— start —
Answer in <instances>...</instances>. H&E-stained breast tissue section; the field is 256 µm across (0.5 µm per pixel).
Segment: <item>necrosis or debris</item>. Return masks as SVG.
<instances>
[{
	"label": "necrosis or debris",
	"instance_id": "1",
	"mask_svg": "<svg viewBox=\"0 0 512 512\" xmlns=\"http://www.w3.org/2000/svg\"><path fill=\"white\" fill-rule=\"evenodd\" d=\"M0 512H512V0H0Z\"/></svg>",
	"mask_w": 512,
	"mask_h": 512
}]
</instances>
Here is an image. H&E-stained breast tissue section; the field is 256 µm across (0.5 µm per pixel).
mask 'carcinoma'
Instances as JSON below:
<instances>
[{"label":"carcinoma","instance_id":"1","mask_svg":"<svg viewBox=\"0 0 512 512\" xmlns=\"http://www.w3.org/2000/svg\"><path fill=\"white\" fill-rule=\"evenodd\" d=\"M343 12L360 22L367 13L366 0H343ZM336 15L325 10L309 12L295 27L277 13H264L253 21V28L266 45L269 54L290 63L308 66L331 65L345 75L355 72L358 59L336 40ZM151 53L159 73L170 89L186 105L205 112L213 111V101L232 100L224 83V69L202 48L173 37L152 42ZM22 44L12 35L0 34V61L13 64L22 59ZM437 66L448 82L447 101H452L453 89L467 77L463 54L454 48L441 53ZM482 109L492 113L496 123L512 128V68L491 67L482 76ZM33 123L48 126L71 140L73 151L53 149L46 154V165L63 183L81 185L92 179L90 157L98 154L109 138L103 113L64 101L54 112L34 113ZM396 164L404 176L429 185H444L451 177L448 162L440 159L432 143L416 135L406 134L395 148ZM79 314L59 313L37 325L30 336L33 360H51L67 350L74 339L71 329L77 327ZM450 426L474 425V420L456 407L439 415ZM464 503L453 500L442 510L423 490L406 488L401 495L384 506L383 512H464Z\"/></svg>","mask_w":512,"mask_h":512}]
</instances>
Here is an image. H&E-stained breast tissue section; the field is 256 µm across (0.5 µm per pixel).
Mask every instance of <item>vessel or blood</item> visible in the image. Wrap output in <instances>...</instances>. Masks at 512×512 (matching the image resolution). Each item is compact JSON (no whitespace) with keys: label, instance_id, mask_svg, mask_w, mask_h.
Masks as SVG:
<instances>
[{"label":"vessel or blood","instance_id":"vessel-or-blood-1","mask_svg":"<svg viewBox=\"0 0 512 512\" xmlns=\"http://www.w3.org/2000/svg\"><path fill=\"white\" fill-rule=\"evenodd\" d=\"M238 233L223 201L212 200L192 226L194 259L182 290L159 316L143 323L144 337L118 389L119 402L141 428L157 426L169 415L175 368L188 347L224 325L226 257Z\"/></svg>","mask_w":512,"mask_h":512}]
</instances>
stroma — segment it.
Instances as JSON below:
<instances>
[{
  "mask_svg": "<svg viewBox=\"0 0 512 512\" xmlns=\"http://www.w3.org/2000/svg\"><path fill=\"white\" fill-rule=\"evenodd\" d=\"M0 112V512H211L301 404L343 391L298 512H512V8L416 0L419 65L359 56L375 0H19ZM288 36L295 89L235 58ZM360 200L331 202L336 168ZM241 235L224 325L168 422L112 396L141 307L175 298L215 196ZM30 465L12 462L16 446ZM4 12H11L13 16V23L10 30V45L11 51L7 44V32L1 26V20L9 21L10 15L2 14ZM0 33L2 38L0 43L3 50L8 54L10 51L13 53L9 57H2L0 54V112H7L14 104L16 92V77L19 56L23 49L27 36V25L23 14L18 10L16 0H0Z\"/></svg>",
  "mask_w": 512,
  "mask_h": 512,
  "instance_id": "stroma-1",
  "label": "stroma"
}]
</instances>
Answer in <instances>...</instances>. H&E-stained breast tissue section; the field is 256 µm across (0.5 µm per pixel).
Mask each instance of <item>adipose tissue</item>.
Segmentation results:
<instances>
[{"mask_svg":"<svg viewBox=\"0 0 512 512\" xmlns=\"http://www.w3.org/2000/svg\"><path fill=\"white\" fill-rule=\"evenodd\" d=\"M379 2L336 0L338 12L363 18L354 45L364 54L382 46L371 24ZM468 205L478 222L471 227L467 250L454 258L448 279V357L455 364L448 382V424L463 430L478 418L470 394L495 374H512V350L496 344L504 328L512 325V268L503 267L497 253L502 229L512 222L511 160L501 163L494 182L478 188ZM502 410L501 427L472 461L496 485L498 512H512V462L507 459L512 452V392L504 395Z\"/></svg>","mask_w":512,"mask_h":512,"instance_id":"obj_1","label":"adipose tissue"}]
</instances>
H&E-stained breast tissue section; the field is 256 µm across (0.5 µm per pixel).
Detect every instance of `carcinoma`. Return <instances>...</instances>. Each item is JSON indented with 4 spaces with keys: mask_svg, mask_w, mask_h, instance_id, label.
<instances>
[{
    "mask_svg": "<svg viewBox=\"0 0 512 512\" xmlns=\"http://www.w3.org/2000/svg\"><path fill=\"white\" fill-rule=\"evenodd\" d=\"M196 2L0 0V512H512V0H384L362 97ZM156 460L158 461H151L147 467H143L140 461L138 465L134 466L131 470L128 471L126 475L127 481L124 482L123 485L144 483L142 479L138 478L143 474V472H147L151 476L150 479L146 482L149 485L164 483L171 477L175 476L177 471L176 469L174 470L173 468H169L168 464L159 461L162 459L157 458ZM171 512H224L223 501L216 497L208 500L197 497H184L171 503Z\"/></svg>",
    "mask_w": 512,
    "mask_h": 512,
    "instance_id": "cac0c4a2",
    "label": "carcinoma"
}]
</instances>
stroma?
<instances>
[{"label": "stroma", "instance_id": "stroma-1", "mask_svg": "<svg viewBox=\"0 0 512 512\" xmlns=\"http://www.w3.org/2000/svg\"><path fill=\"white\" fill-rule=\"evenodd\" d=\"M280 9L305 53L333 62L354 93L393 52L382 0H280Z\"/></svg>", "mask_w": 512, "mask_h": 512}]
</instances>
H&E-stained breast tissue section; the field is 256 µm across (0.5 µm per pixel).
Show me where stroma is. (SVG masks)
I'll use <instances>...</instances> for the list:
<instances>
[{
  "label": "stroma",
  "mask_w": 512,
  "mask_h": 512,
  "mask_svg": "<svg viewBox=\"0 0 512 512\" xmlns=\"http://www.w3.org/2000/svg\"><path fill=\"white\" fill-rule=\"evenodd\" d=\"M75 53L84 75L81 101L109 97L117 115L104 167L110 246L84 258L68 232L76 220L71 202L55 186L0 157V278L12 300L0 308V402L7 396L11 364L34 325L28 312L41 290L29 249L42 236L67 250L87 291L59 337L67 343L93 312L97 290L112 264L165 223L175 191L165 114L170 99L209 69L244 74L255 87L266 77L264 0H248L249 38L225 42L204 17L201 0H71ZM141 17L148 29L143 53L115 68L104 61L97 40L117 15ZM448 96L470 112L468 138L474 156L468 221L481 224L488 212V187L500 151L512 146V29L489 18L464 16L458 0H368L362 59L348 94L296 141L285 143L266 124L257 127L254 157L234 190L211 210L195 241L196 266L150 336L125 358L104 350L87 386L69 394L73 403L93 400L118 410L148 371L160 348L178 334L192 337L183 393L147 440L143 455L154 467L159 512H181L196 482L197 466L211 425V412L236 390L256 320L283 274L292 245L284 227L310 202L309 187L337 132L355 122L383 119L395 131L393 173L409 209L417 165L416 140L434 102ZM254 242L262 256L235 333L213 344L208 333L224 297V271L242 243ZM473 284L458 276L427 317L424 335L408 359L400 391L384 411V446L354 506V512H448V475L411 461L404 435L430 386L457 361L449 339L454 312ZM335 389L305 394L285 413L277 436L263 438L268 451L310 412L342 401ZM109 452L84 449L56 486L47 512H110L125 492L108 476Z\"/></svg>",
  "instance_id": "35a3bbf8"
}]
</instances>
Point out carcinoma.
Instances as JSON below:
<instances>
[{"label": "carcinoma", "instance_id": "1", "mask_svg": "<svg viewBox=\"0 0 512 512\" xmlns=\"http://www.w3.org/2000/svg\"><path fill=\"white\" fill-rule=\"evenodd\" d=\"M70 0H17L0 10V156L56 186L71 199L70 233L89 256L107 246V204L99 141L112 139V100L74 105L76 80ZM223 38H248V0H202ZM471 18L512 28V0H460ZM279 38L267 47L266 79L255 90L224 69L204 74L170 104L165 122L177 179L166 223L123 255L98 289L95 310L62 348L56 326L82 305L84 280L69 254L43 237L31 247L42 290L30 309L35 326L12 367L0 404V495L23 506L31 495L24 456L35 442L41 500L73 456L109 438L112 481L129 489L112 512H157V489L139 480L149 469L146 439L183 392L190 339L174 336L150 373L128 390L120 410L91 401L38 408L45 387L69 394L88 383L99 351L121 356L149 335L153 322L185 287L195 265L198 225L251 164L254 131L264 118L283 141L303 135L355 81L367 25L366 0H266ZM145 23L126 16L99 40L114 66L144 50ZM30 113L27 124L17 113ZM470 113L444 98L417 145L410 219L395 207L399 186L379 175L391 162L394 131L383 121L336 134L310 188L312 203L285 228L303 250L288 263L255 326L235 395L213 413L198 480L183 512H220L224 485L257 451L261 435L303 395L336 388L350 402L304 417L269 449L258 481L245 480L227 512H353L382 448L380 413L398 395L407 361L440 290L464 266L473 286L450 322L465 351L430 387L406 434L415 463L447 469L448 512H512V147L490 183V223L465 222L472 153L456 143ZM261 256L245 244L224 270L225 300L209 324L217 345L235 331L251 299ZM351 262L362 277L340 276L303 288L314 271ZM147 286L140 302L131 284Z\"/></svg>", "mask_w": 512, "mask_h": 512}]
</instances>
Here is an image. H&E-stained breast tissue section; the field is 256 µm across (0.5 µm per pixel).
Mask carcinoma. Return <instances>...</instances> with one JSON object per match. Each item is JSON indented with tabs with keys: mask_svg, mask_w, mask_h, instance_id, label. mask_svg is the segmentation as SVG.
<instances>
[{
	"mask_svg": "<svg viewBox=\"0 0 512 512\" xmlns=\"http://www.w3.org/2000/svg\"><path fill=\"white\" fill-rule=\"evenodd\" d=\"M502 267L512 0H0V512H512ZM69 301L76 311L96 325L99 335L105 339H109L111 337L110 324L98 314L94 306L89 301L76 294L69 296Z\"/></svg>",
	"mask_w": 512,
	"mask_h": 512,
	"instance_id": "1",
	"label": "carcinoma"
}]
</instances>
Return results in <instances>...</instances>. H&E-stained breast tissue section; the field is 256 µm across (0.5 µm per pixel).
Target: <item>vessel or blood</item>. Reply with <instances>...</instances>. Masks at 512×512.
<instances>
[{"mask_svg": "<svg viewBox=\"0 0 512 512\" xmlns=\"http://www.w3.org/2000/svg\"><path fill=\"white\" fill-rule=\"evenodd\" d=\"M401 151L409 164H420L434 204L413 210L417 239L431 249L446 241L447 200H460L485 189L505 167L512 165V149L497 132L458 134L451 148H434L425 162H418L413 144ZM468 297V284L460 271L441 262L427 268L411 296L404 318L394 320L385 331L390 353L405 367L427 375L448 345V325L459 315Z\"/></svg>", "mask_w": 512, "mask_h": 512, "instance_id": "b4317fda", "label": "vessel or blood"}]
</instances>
— end —
### [REQUIREMENT]
Nothing outside the span should appear: copy exactly from the line with "Mask carcinoma. Return" through the line with "Return results in".

### [FULL OUTPUT]
Mask carcinoma. Return <instances>...</instances> with one JSON object per match. Each item is JSON indented with tabs with keys: mask_svg, mask_w, mask_h, instance_id, label. mask_svg is the segmentation as SVG.
<instances>
[{
	"mask_svg": "<svg viewBox=\"0 0 512 512\" xmlns=\"http://www.w3.org/2000/svg\"><path fill=\"white\" fill-rule=\"evenodd\" d=\"M502 267L512 0H0V512H512ZM69 301L76 311L96 325L99 335L105 339H109L111 337L110 324L98 314L94 306L89 301L76 294L69 296Z\"/></svg>",
	"mask_w": 512,
	"mask_h": 512,
	"instance_id": "1",
	"label": "carcinoma"
}]
</instances>
Return results in <instances>...</instances>. H&E-stained breast tissue section; the field is 256 µm across (0.5 µm per pixel).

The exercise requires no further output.